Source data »
'''

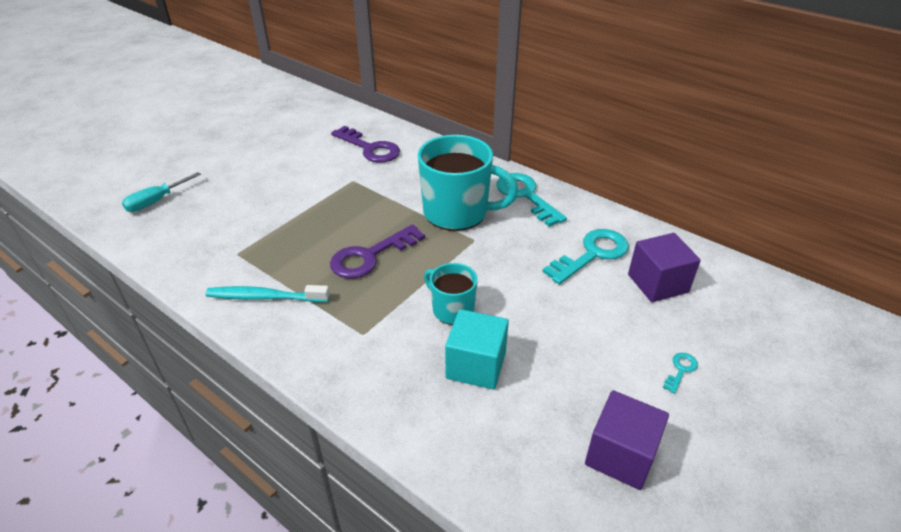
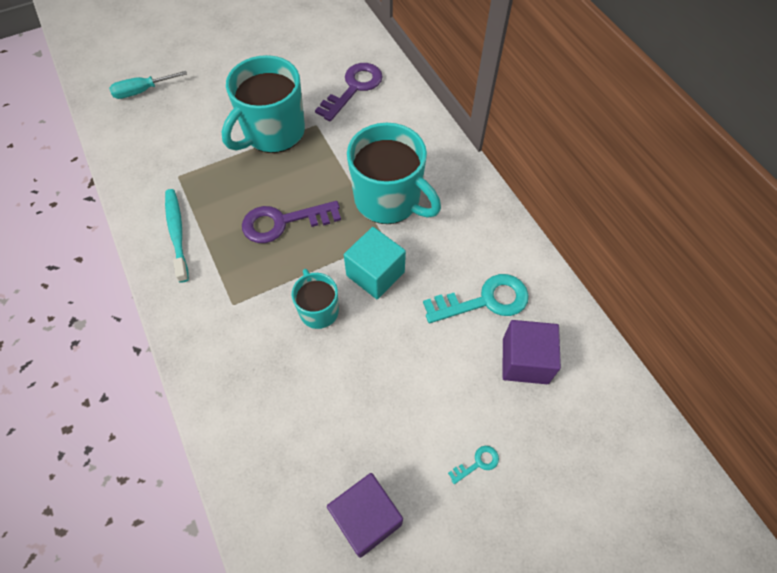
camera: 25 degrees right, 20 degrees up
(265, 297) = (177, 233): turquoise toothbrush -> turquoise toothbrush turned 45 degrees clockwise
(314, 196) = (273, 132): none -> turquoise mug
(370, 148) = (354, 88): purple key -> purple key turned 120 degrees counterclockwise
(476, 365) = (304, 377): turquoise cube -> turquoise cube (375, 274)
(526, 196) = (467, 204): turquoise key -> none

'''

Task to complete » A faithful, complete copy of the entries is required, without the pictures.

Output »
camera: 25 degrees right, 20 degrees up
(265, 297) = (177, 233): turquoise toothbrush -> turquoise toothbrush turned 45 degrees clockwise
(314, 196) = (273, 132): none -> turquoise mug
(370, 148) = (354, 88): purple key -> purple key turned 120 degrees counterclockwise
(476, 365) = (304, 377): turquoise cube -> turquoise cube (375, 274)
(526, 196) = (467, 204): turquoise key -> none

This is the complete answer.